Job » Reproduce every line of the records below word for word, omitting the pictures.

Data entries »
┏━━
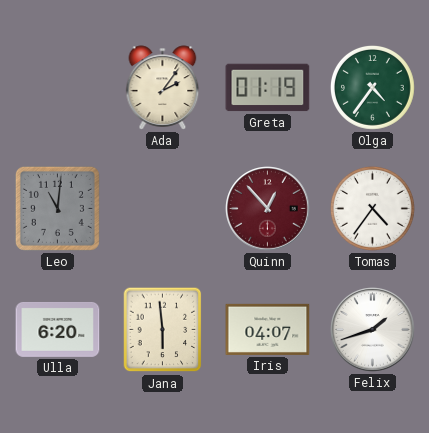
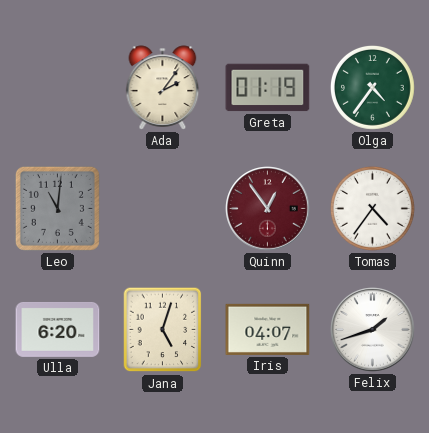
Quinn: 12:53 -> 12:54
Jana: 5:59 -> 5:03
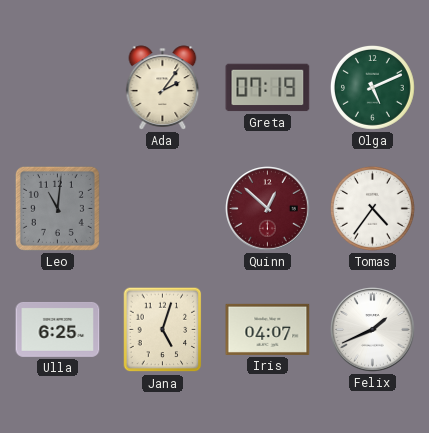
Greta: 01:19 -> 07:19
Olga: 4:36 -> 5:11
Quinn: 12:54 -> 12:52
Ulla: 6:20 -> 6:25
Felix: 1:42 -> 1:41
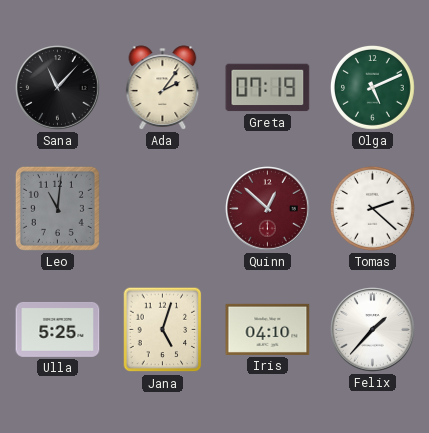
Sana: none -> 11:07
Tomas: 4:36 -> 2:22
Ulla: 6:25 -> 5:25
Iris: 04:07 -> 04:10
Felix: 1:41 -> 1:37
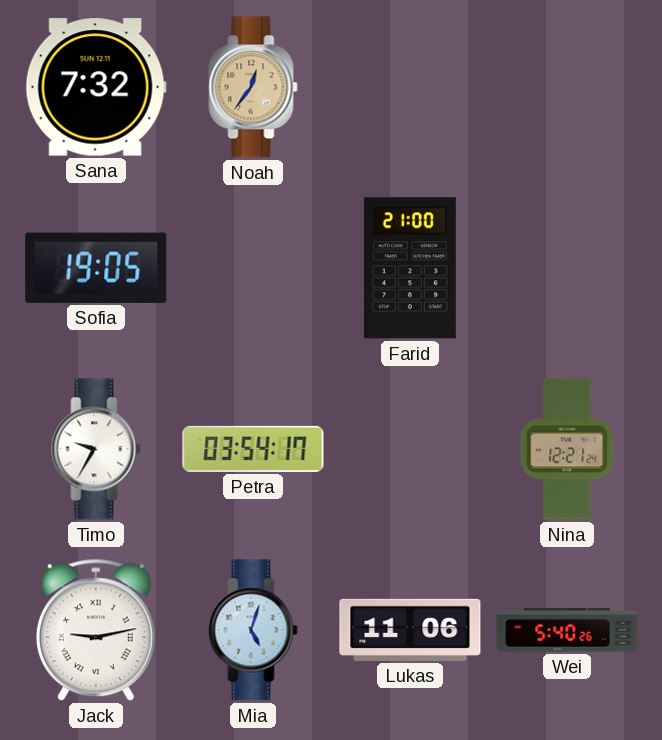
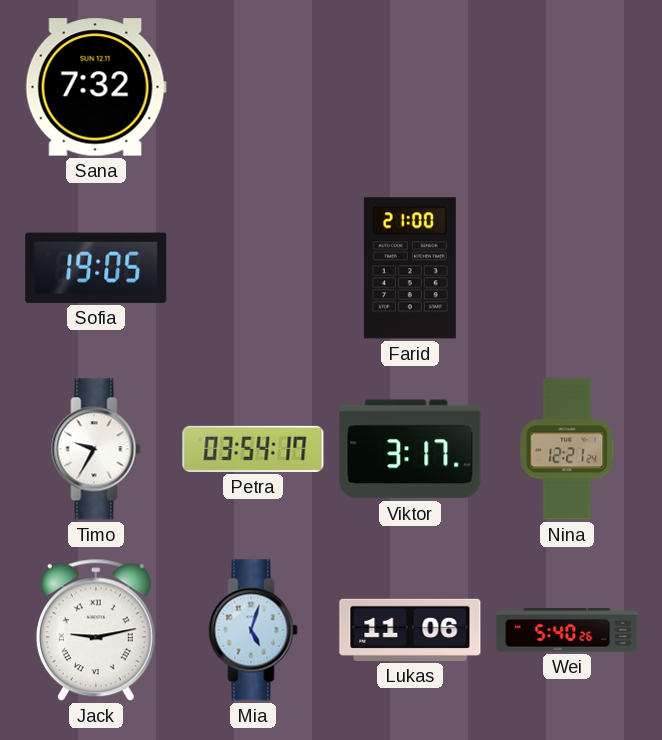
Noah: 12:36 -> none
Viktor: none -> 3:17
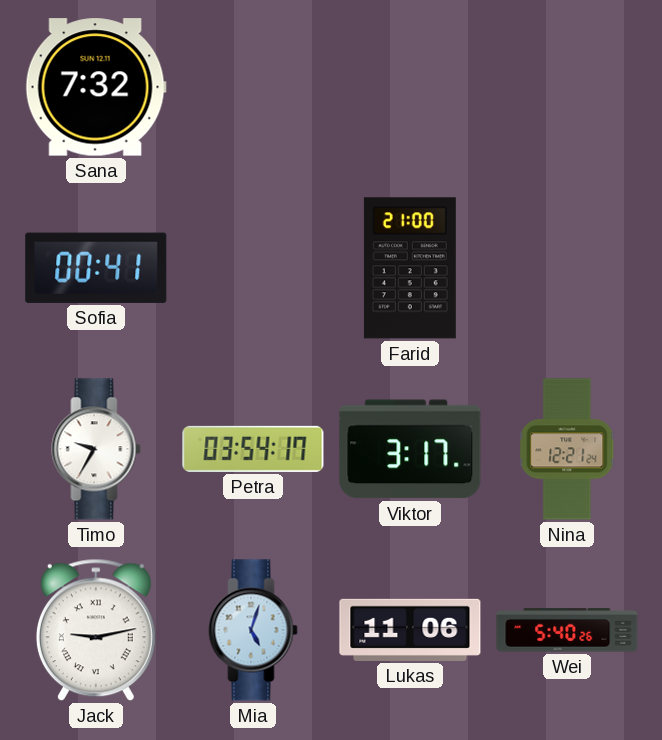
Sofia: 19:05 -> 00:41
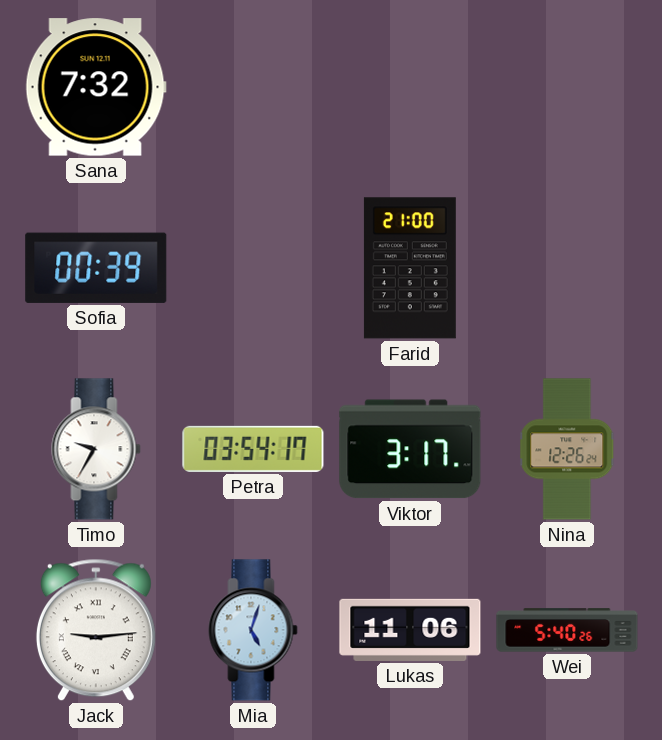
Sofia: 00:41 -> 00:39
Nina: 12:21 -> 12:26
Jack: 9:13 -> 9:14
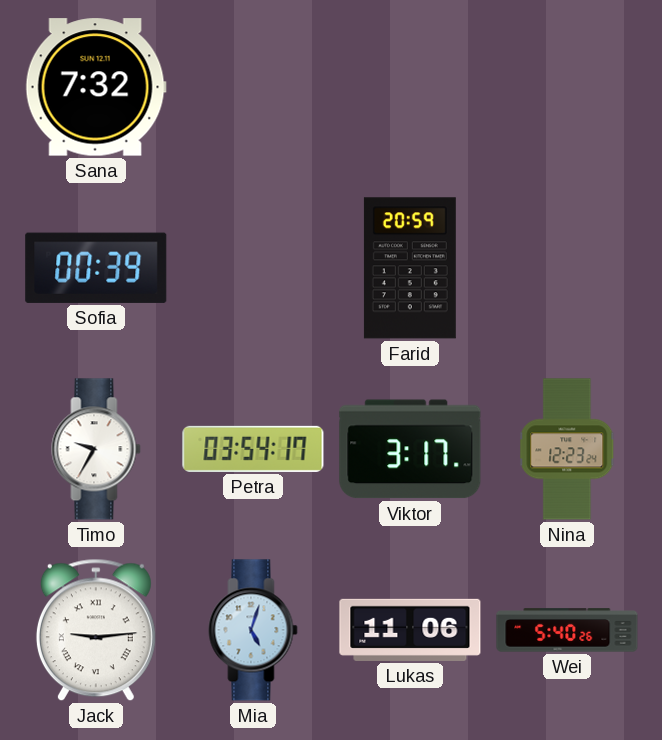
Farid: 21:00 -> 20:59
Nina: 12:26 -> 12:23
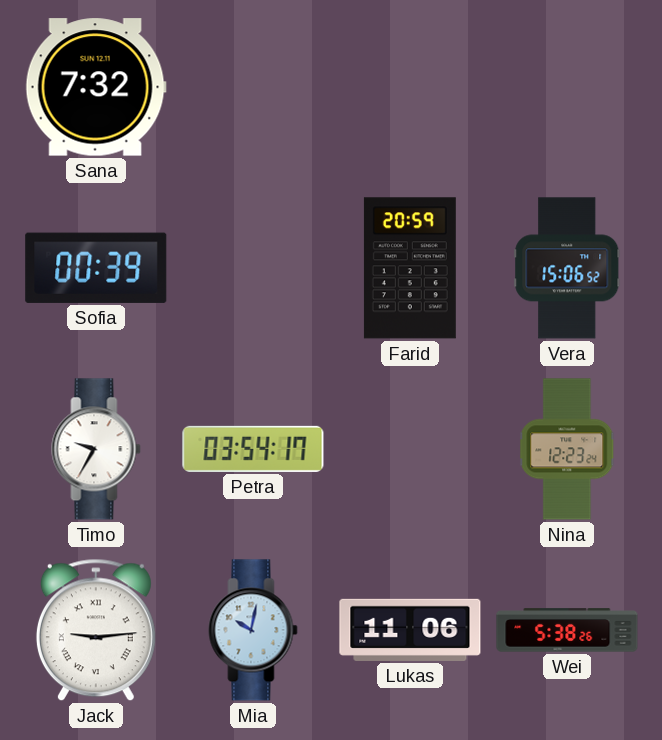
Vera: none -> 15:06
Viktor: 3:17 -> none
Mia: 5:03 -> 10:02
Wei: 5:40 -> 5:38
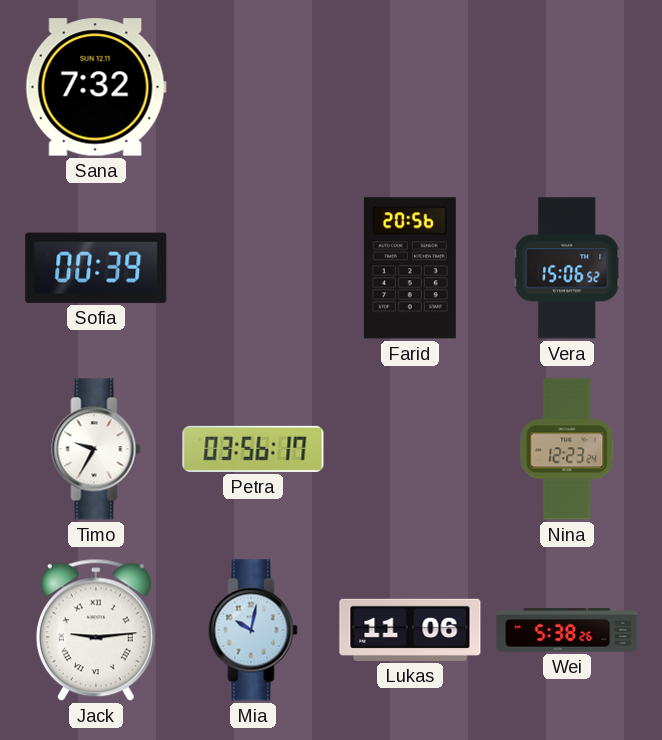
Farid: 20:59 -> 20:56
Petra: 03:54 -> 03:56
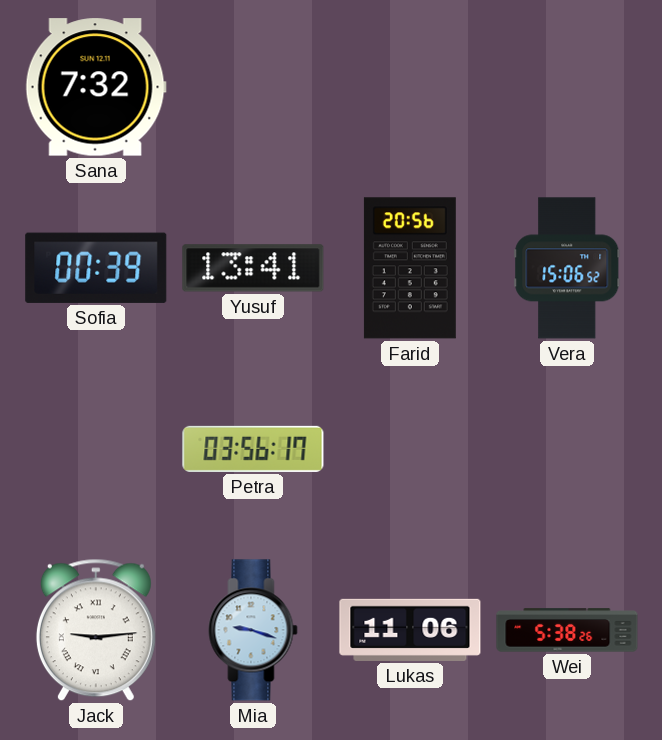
Yusuf: none -> 13:41
Timo: 9:35 -> none
Nina: 12:23 -> none
Mia: 10:02 -> 9:18
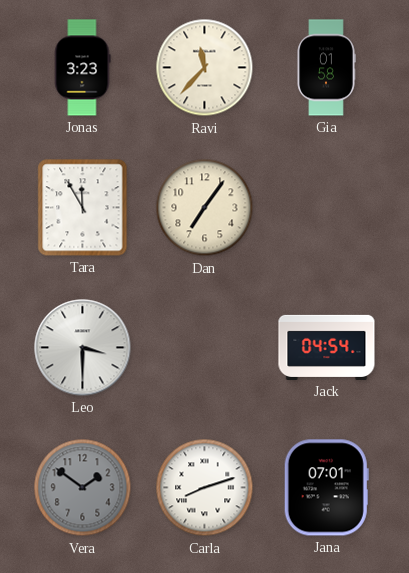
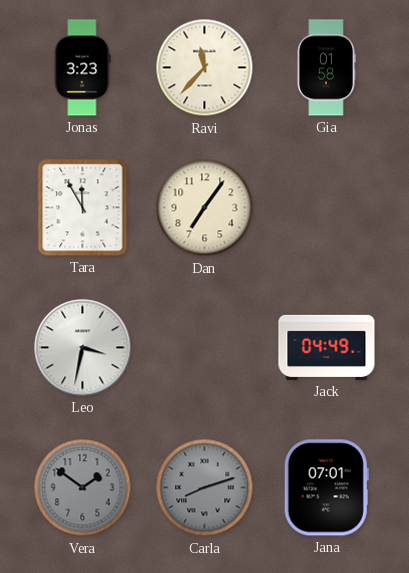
Leo: 3:30 -> 3:32
Jack: 04:54 -> 04:49
Carla dial: white -> grey
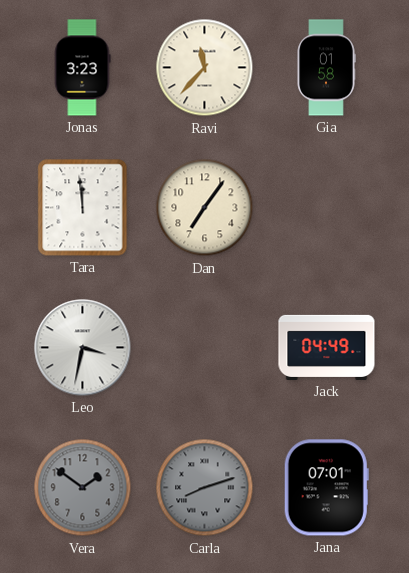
Tara: 11:55 -> 11:59
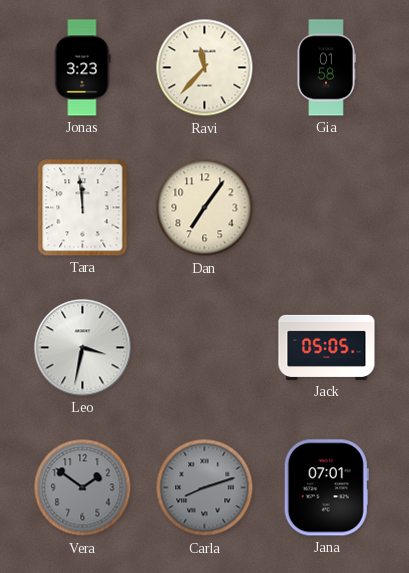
Jack: 04:49 -> 05:05
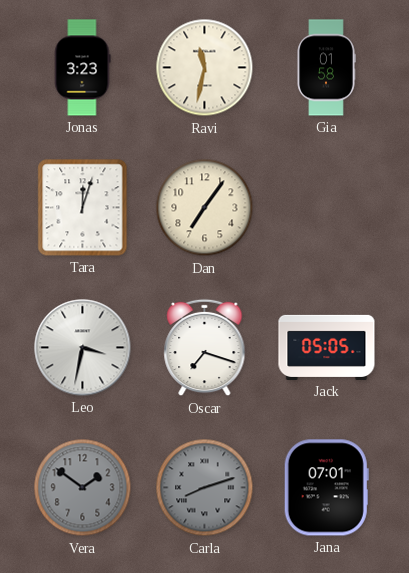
Ravi: 11:37 -> 11:32
Tara: 11:59 -> 12:03
Oscar: none -> 7:18
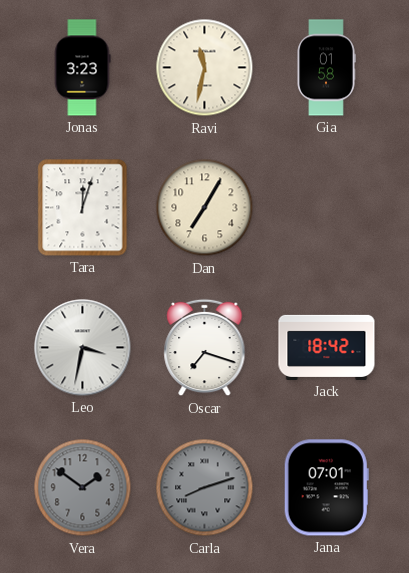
Dan: 7:06 -> 7:05
Jack: 05:05 -> 18:42
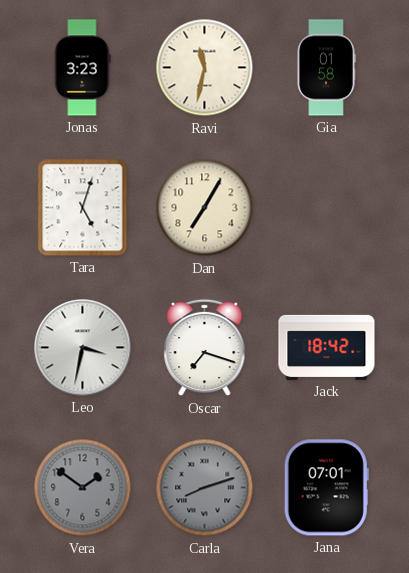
Tara: 12:03 -> 5:03
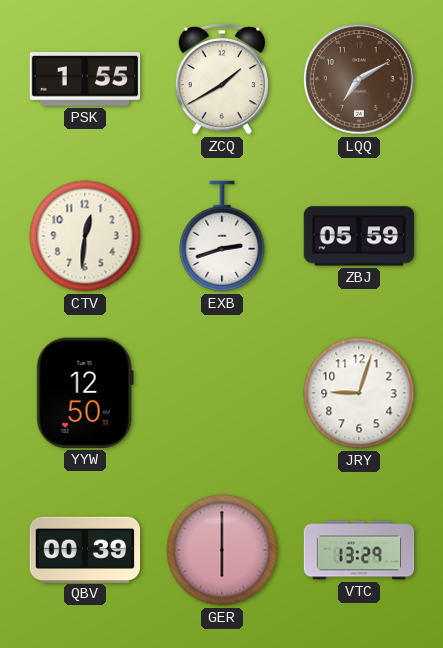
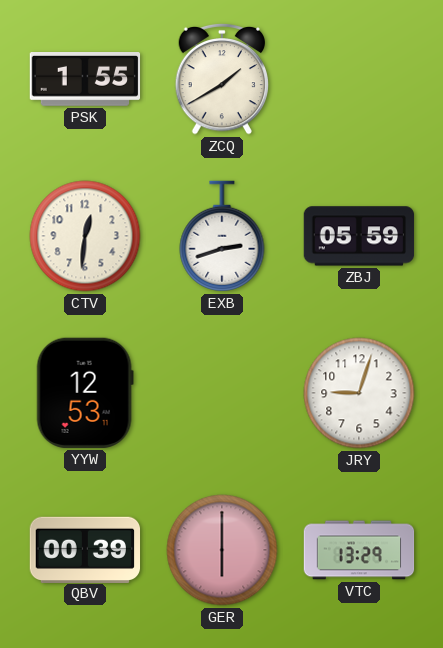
LQQ: 7:10 -> none
YYW: 12:50 -> 12:53
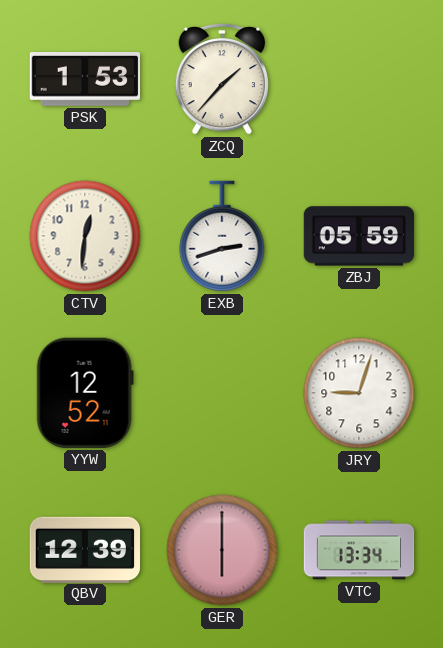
PSK: 1:55 -> 1:53
ZCQ: 1:40 -> 1:37
YYW: 12:53 -> 12:52
QBV: 00:39 -> 12:39
VTC: 13:29 -> 13:34
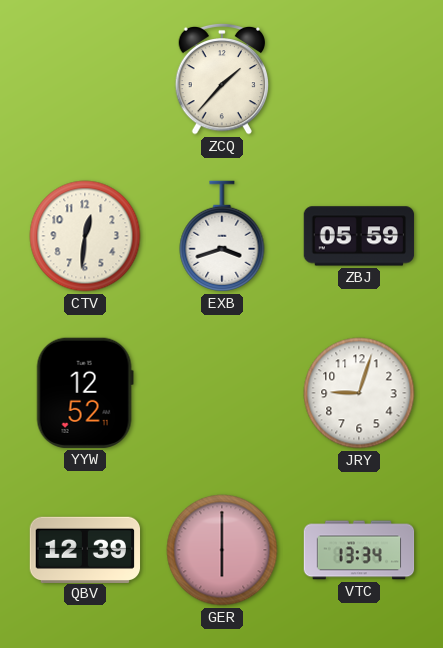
PSK: 1:53 -> none
EXB: 2:42 -> 3:42
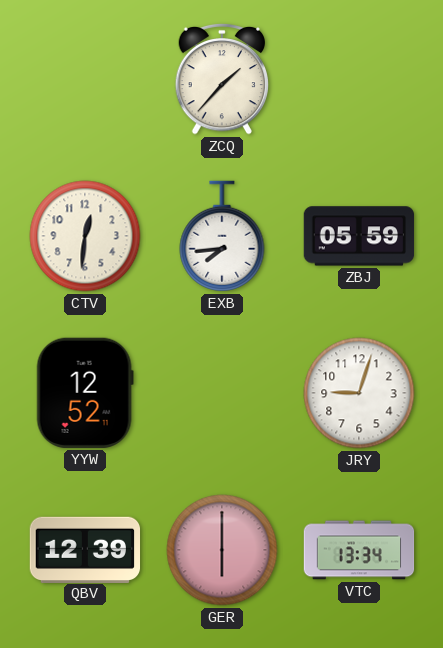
EXB: 3:42 -> 7:44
┗━━
Answer to the task »
Quinn: 12:53 -> 12:54
Jana: 5:59 -> 5:03
Greta: 01:19 -> 07:19
Olga: 4:36 -> 5:11
Quinn: 12:54 -> 12:52
Ulla: 6:20 -> 6:25
Felix: 1:42 -> 1:41
Sana: none -> 11:07
Tomas: 4:36 -> 2:22
Ulla: 6:25 -> 5:25
Iris: 04:07 -> 04:10
Felix: 1:41 -> 1:37
Noah: 12:36 -> none
Viktor: none -> 3:17
Sofia: 19:05 -> 00:41
Sofia: 00:41 -> 00:39
Nina: 12:21 -> 12:26
Jack: 9:13 -> 9:14
Farid: 21:00 -> 20:59
Nina: 12:26 -> 12:23
Vera: none -> 15:06
Viktor: 3:17 -> none
Mia: 5:03 -> 10:02
Wei: 5:40 -> 5:38
Farid: 20:59 -> 20:56
Petra: 03:54 -> 03:56
Yusuf: none -> 13:41
Timo: 9:35 -> none
Nina: 12:23 -> none
Mia: 10:02 -> 9:18
Leo: 3:30 -> 3:32
Jack: 04:54 -> 04:49
Carla dial: white -> grey
Tara: 11:55 -> 11:59
Jack: 04:49 -> 05:05
Ravi: 11:37 -> 11:32
Tara: 11:59 -> 12:03
Oscar: none -> 7:18
Dan: 7:06 -> 7:05
Jack: 05:05 -> 18:42
Tara: 12:03 -> 5:03
LQQ: 7:10 -> none
YYW: 12:50 -> 12:53
PSK: 1:55 -> 1:53
ZCQ: 1:40 -> 1:37
YYW: 12:53 -> 12:52
QBV: 00:39 -> 12:39
VTC: 13:29 -> 13:34
PSK: 1:53 -> none
EXB: 2:42 -> 3:42
EXB: 3:42 -> 7:44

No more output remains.